TASK GOAL: Everything in the data that follows should be given again verbatim, except the images.

--- SOURCE DATA Enclosed Below ---

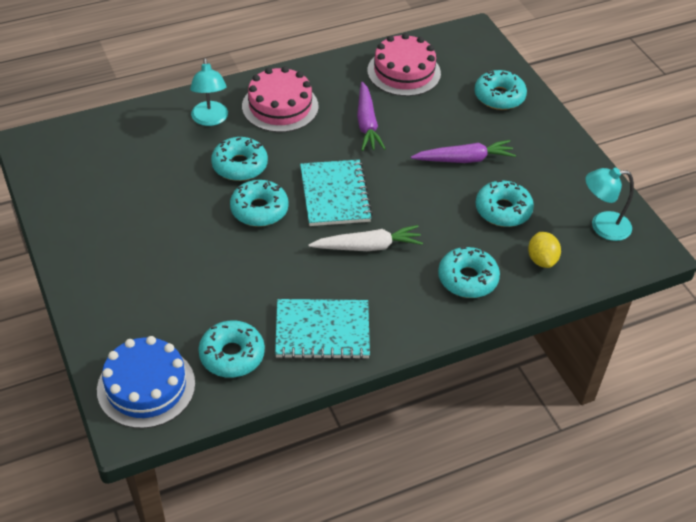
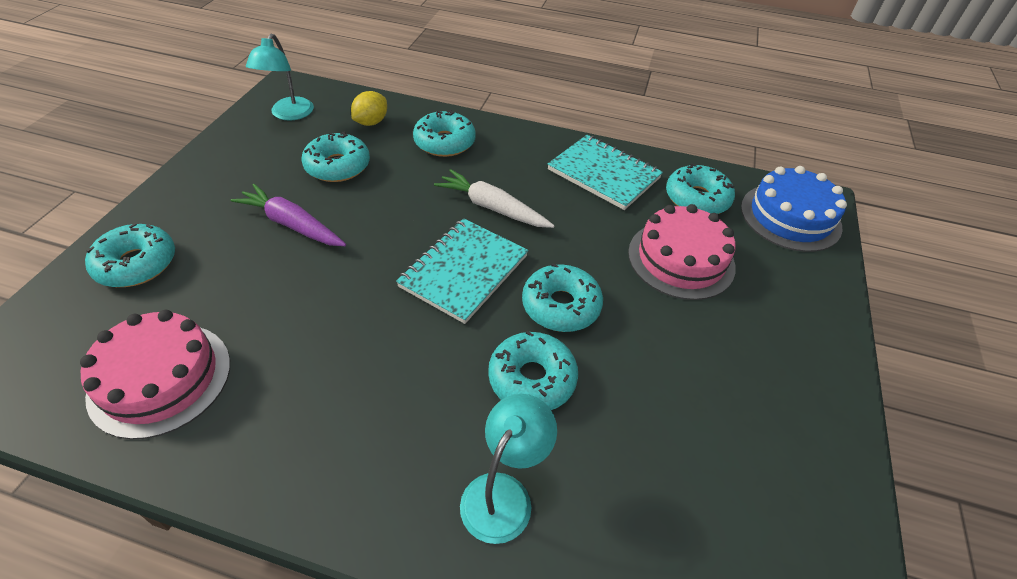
camera: 140 degrees left, 0 degrees up
(280, 106) = (384, 442): pink cake -> pink cake (681, 259)
(367, 123) = (318, 332): purple carrot -> none
(602, 226) = (289, 114): turquoise lamp -> turquoise lamp turned 60 degrees clockwise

--- End of Enclosed SOURCE DATA ---

FINAL ANSWER:
camera: 140 degrees left, 0 degrees up
(280, 106) = (384, 442): pink cake -> pink cake (681, 259)
(367, 123) = (318, 332): purple carrot -> none
(602, 226) = (289, 114): turquoise lamp -> turquoise lamp turned 60 degrees clockwise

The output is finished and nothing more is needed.